### EXERCISE BRIEF
Omit the images, then output each of the records below exactly.

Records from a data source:
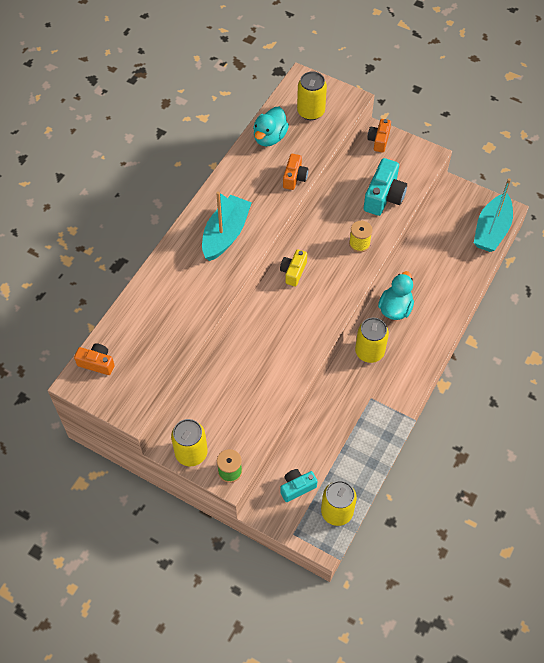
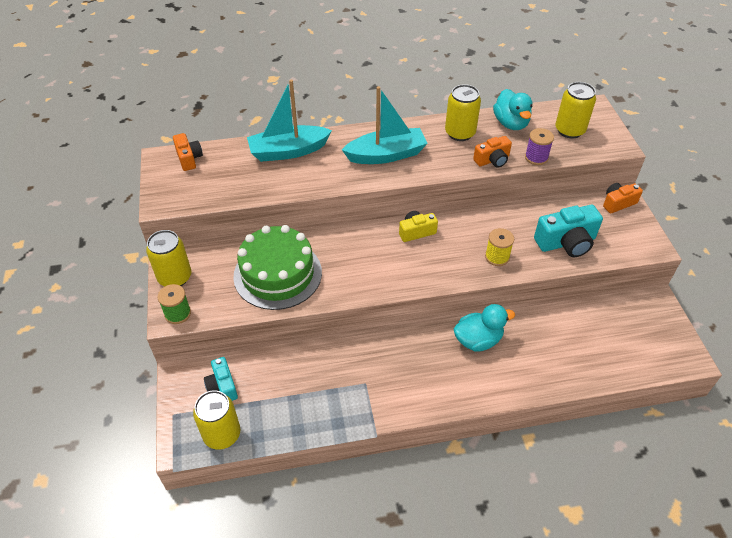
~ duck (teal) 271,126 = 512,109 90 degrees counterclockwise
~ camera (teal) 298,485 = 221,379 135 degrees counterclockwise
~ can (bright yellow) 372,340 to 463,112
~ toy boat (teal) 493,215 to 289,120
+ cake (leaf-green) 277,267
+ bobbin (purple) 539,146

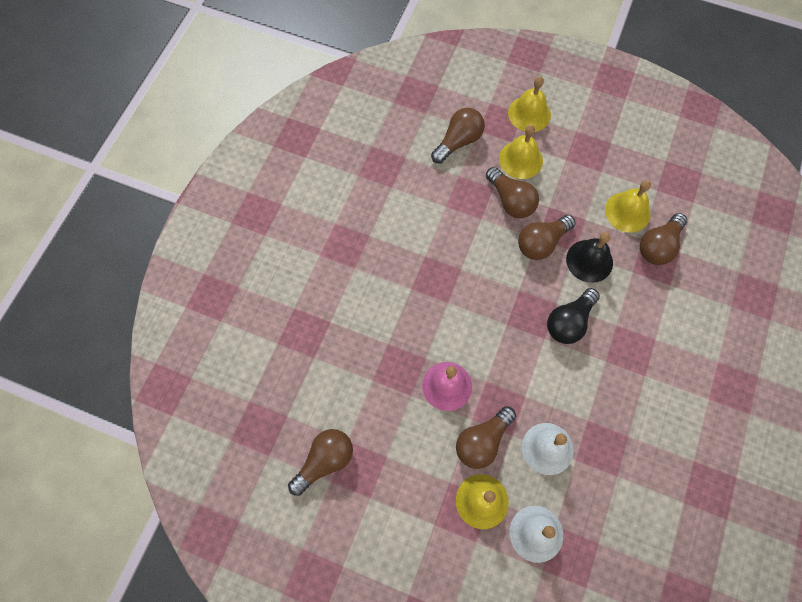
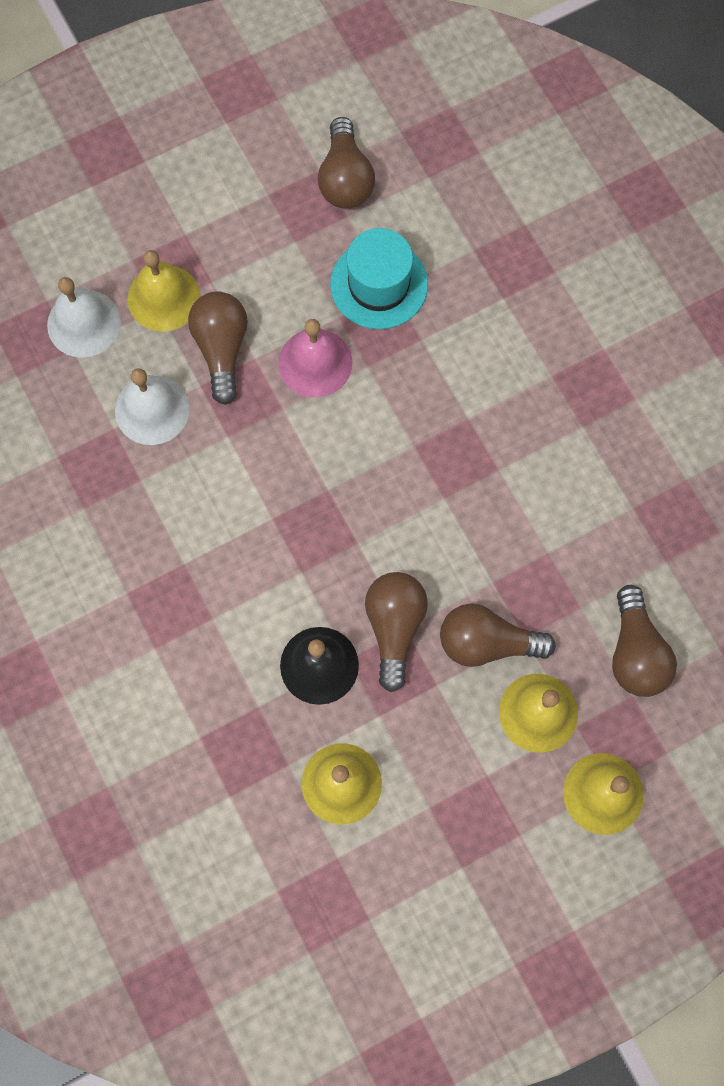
- light bulb (jet-black) 573,316
- light bulb (russet) 663,239
+ tall hat (teal) 379,278

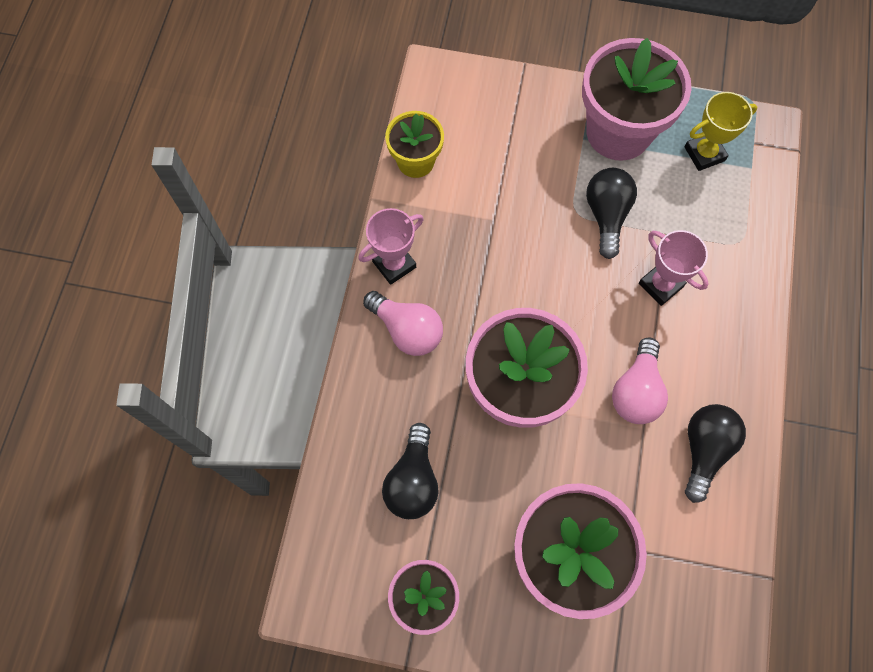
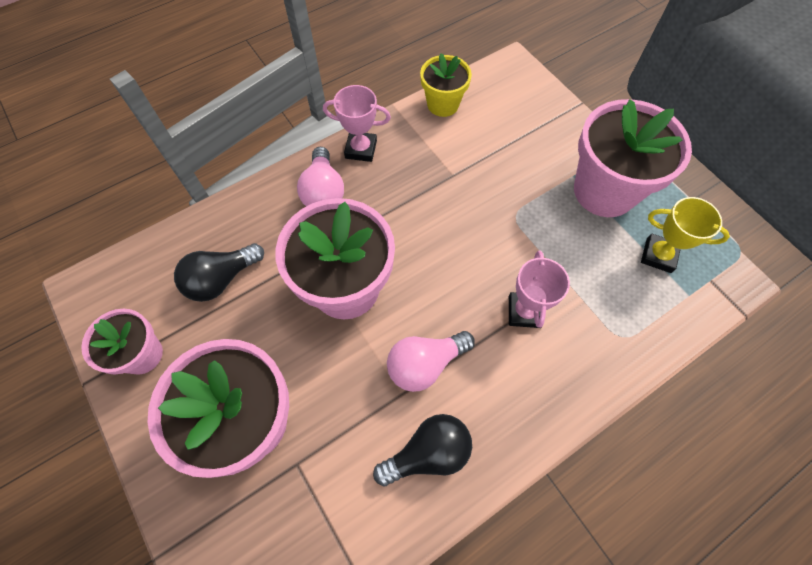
- light bulb (jet-black) 611,213

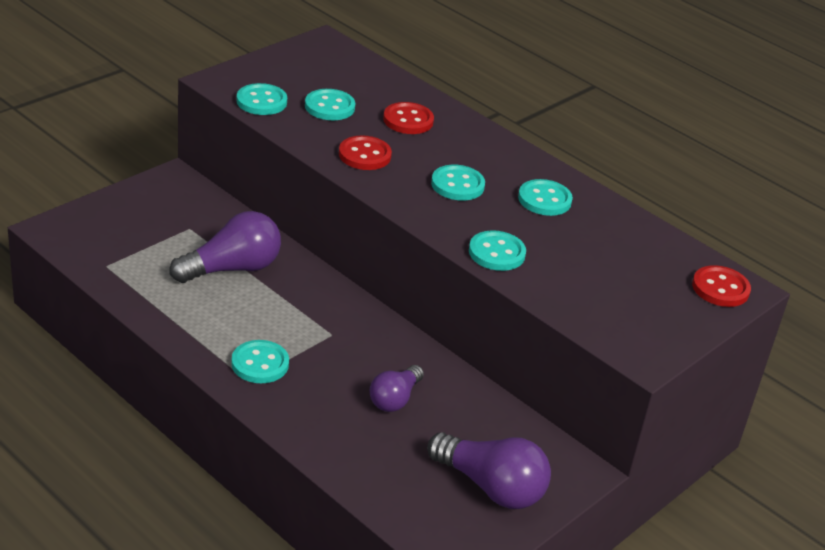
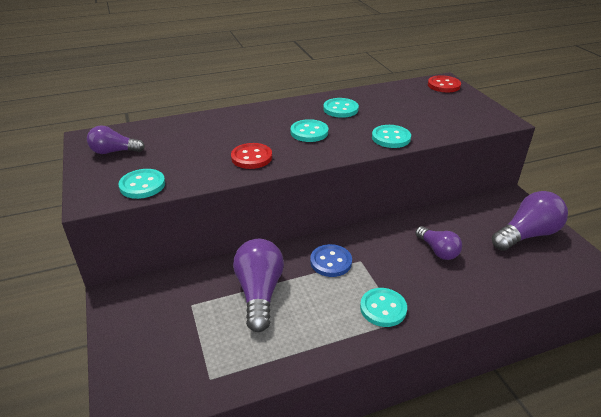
- sewing button (teal) 330,104
- sewing button (scarlet) 408,118
+ light bulb (purple) 116,139
+ sewing button (blue) 331,260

### TASK OUTPUT
~ duck (teal) 271,126 = 512,109 90 degrees counterclockwise
~ camera (teal) 298,485 = 221,379 135 degrees counterclockwise
~ can (bright yellow) 372,340 to 463,112
~ toy boat (teal) 493,215 to 289,120
+ cake (leaf-green) 277,267
+ bobbin (purple) 539,146

- light bulb (jet-black) 573,316
- light bulb (russet) 663,239
+ tall hat (teal) 379,278

- light bulb (jet-black) 611,213

- sewing button (teal) 330,104
- sewing button (scarlet) 408,118
+ light bulb (purple) 116,139
+ sewing button (blue) 331,260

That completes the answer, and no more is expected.